*Task details:*
Look through the data below and, wherever a line carries the word "relocated", please copy that line.

*Provided records:*

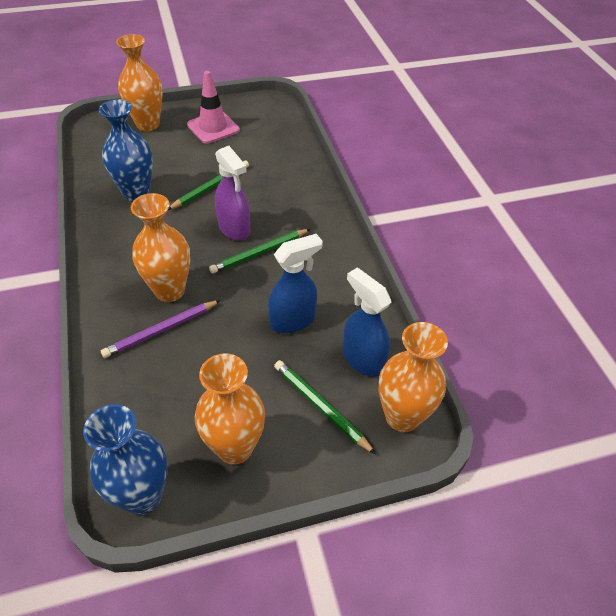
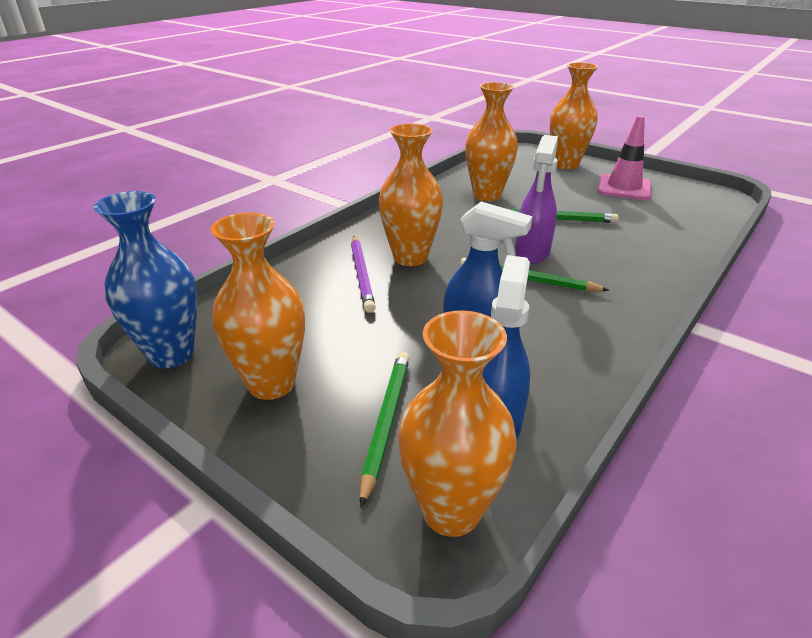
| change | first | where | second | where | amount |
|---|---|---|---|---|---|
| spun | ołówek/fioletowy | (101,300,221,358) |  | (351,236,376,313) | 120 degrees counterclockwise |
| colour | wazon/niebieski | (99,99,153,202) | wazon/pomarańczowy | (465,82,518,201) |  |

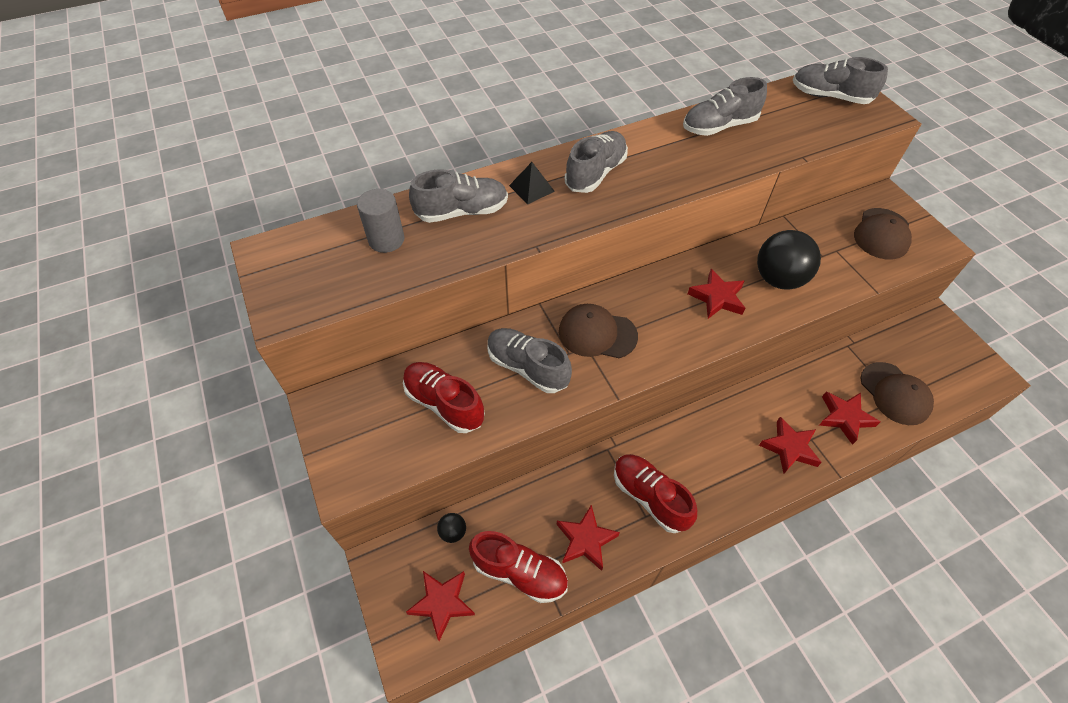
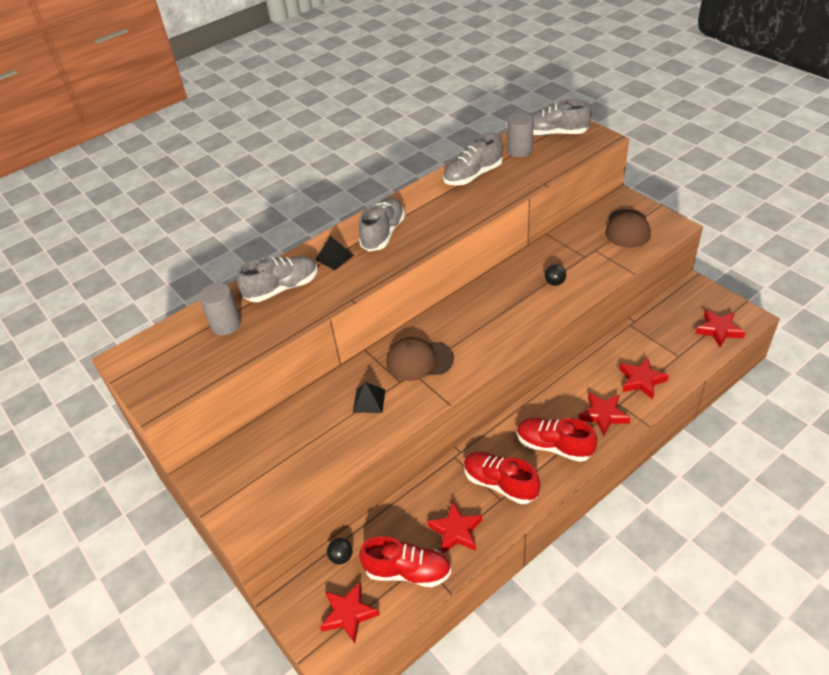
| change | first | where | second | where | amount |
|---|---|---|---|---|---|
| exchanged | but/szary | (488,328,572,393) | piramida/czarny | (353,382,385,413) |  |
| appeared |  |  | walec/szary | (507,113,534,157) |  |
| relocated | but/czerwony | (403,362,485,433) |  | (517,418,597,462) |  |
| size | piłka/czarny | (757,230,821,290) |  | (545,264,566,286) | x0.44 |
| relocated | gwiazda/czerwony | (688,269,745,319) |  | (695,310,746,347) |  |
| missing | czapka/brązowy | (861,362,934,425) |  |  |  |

*Result:*
| relocated | but/czerwony | (403,362,485,433) |  | (517,418,597,462) |  |
| relocated | gwiazda/czerwony | (688,269,745,319) |  | (695,310,746,347) |  |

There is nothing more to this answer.